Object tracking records
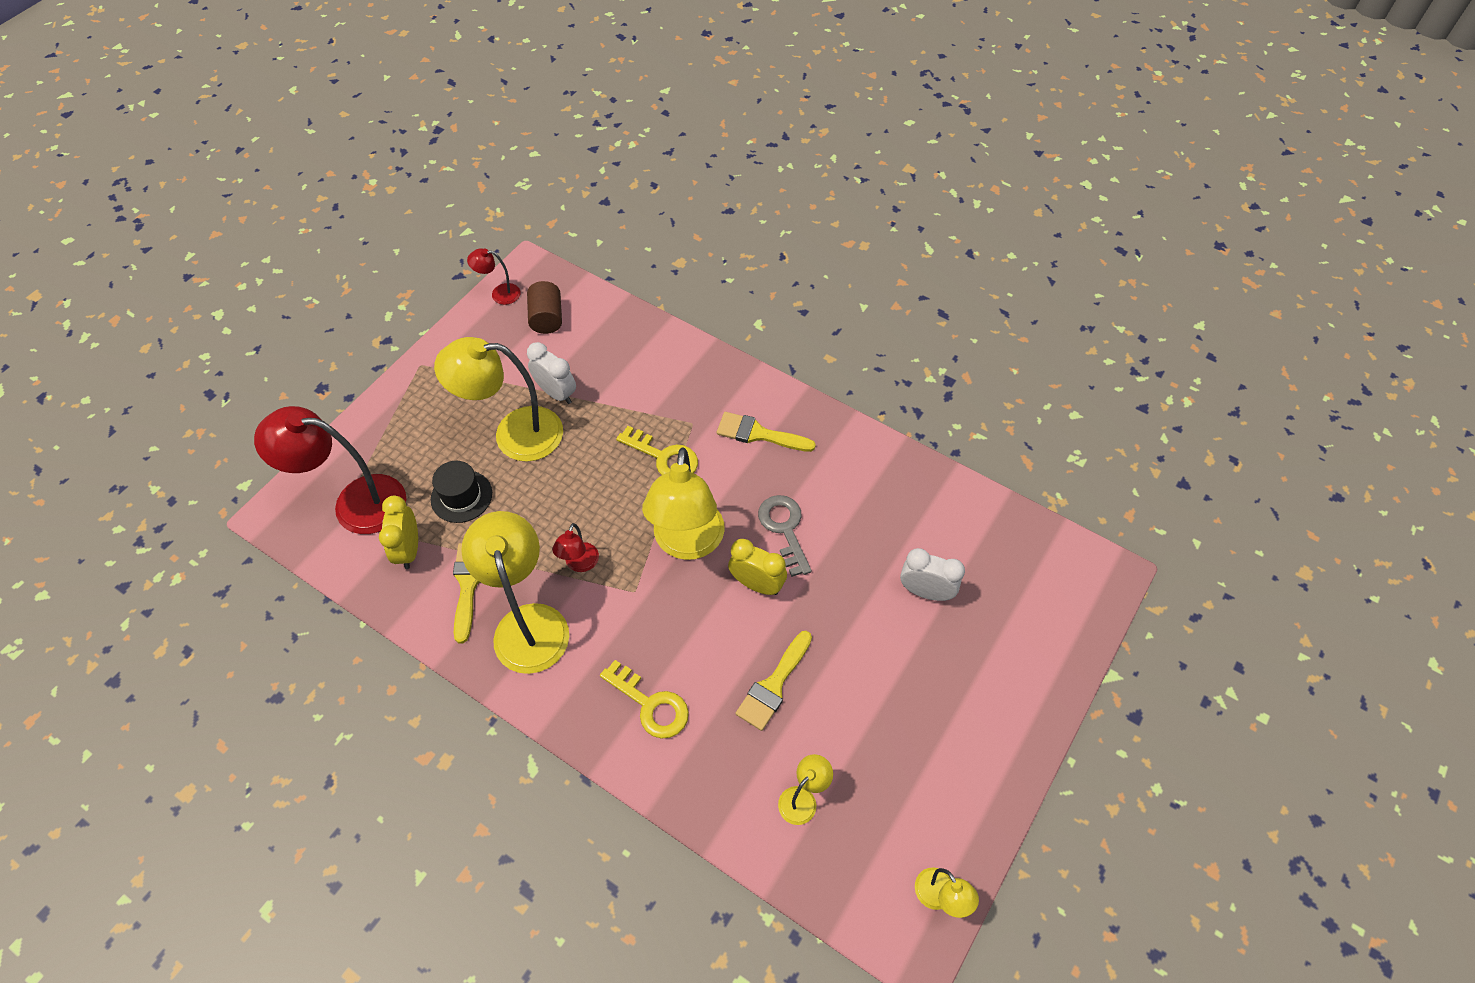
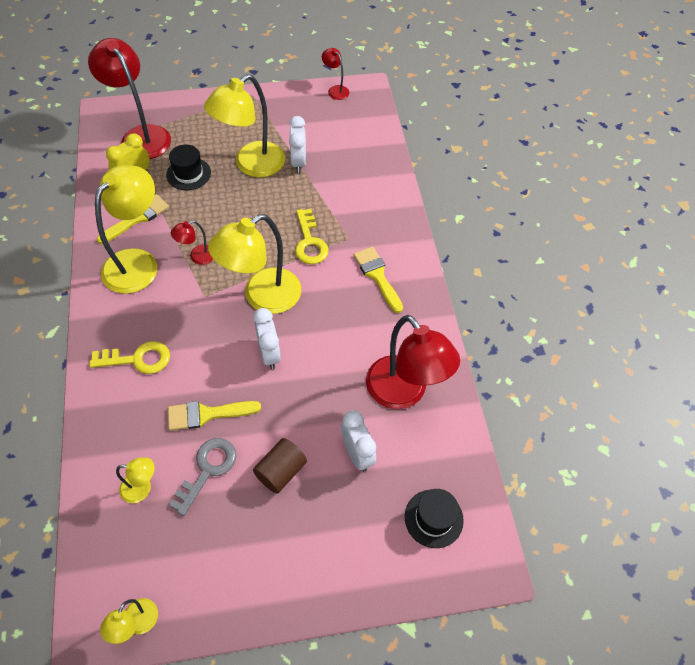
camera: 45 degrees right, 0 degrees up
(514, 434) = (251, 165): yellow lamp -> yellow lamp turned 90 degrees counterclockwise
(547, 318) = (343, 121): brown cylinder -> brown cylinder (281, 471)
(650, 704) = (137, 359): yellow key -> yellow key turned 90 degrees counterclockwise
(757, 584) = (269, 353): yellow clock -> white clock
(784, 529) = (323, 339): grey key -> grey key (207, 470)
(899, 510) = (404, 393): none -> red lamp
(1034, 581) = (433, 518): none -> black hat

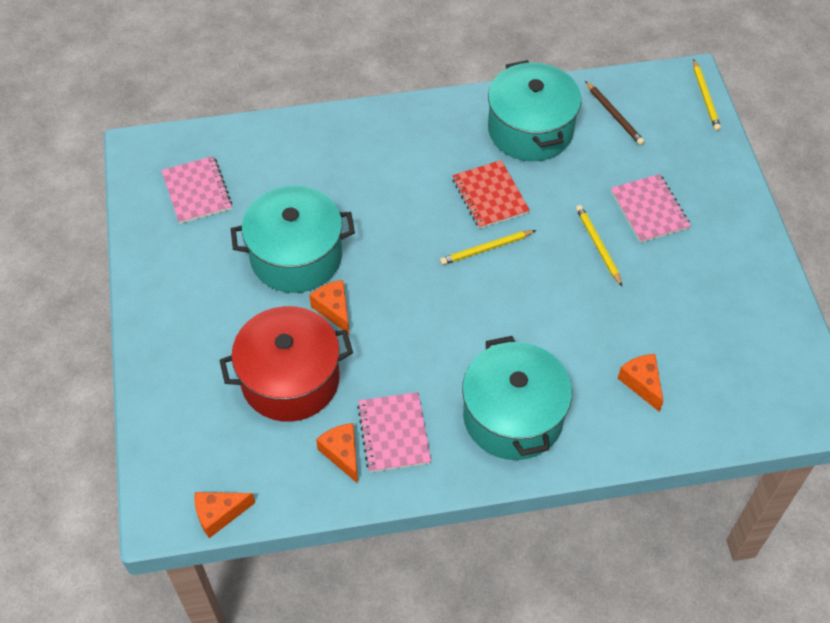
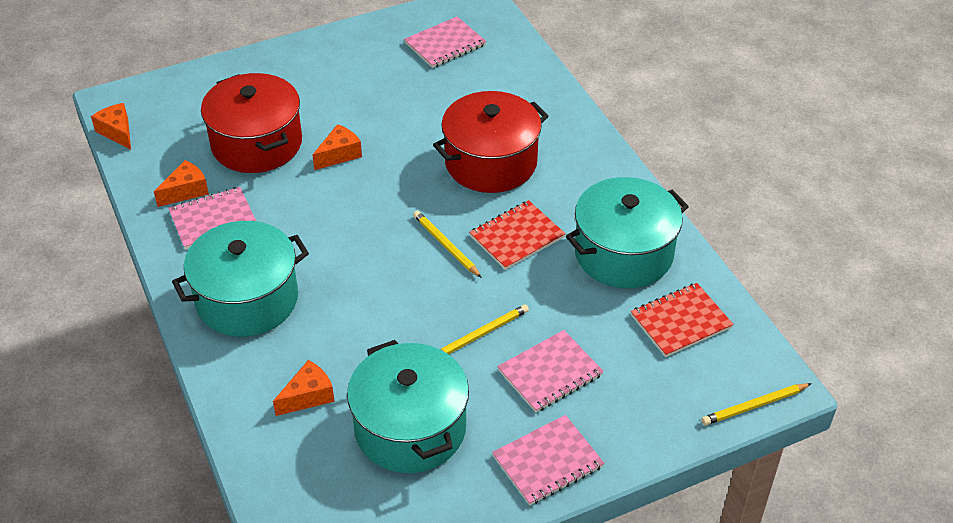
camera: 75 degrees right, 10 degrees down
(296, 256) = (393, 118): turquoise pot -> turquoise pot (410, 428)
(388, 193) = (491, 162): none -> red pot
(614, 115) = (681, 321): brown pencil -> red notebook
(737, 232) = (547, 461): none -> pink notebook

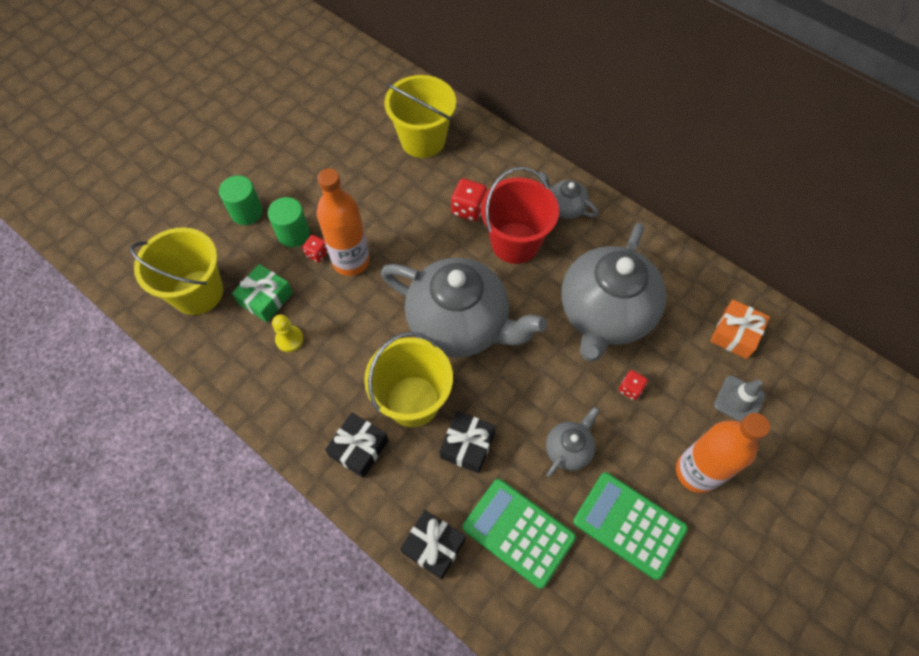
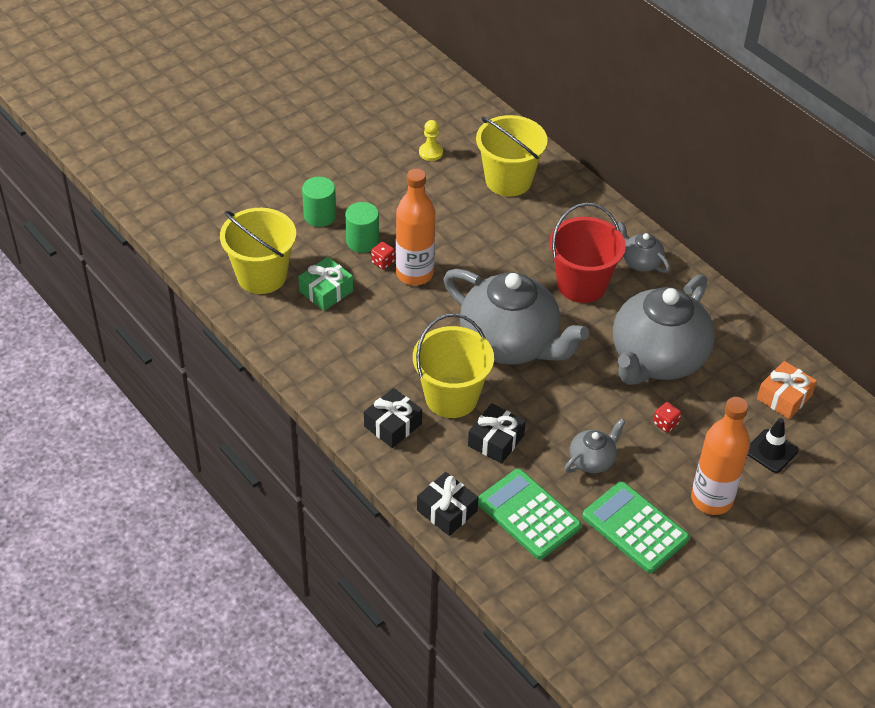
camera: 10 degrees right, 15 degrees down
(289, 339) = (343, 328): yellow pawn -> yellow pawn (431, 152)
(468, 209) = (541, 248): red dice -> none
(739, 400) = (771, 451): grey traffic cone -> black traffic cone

Problem requirements
Go line by line through the data above and report each one that holds the string "camera".

Exercise response
camera: 45 degrees right, 0 degrees up
camera: 75 degrees right, 10 degrees down
camera: 10 degrees right, 15 degrees down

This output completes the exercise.